Scene change data
>>>>>
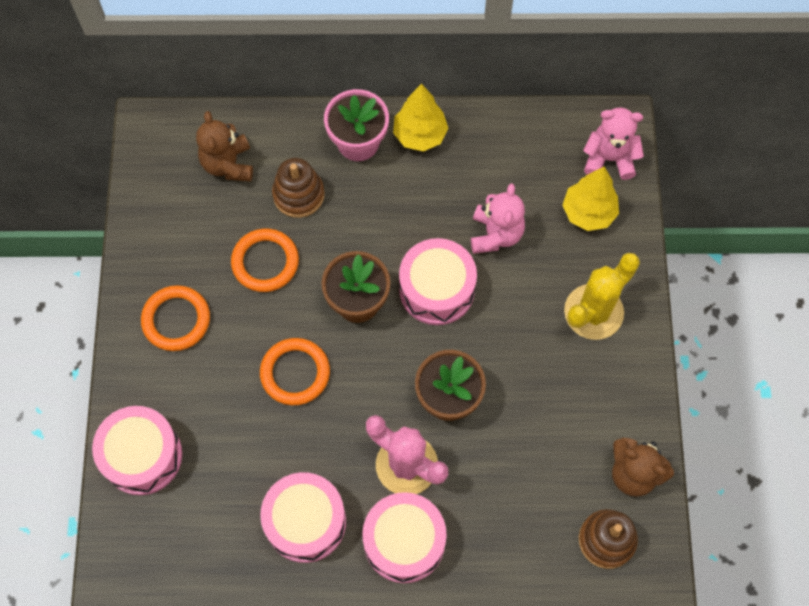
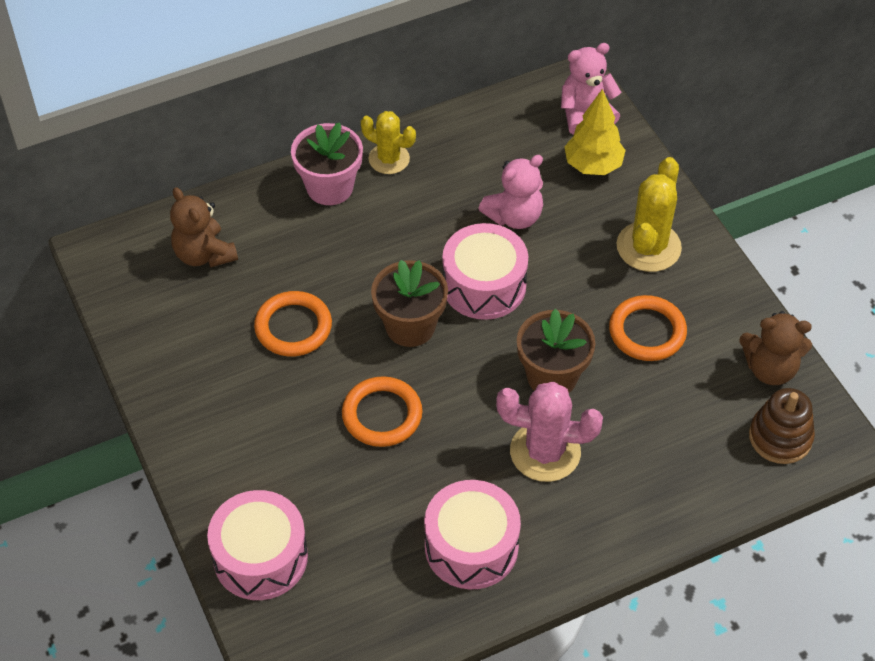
camera: 25 degrees left, 15 degrees down
(176, 320) = (227, 415): orange ring -> orange ring (647, 331)
(298, 194) = (294, 254): brown stacking toy -> none
(404, 541) = (583, 522): pink drum -> none
(420, 135) = (389, 159): yellow tree -> yellow cactus
(495, 234) = (514, 216): pink teddy bear -> pink teddy bear turned 75 degrees clockwise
<<<<<
**Required action:** Set down every line of the entries above again, exactly as written, but not the pictures.

**Answer to this task:**
camera: 25 degrees left, 15 degrees down
(176, 320) = (227, 415): orange ring -> orange ring (647, 331)
(298, 194) = (294, 254): brown stacking toy -> none
(404, 541) = (583, 522): pink drum -> none
(420, 135) = (389, 159): yellow tree -> yellow cactus
(495, 234) = (514, 216): pink teddy bear -> pink teddy bear turned 75 degrees clockwise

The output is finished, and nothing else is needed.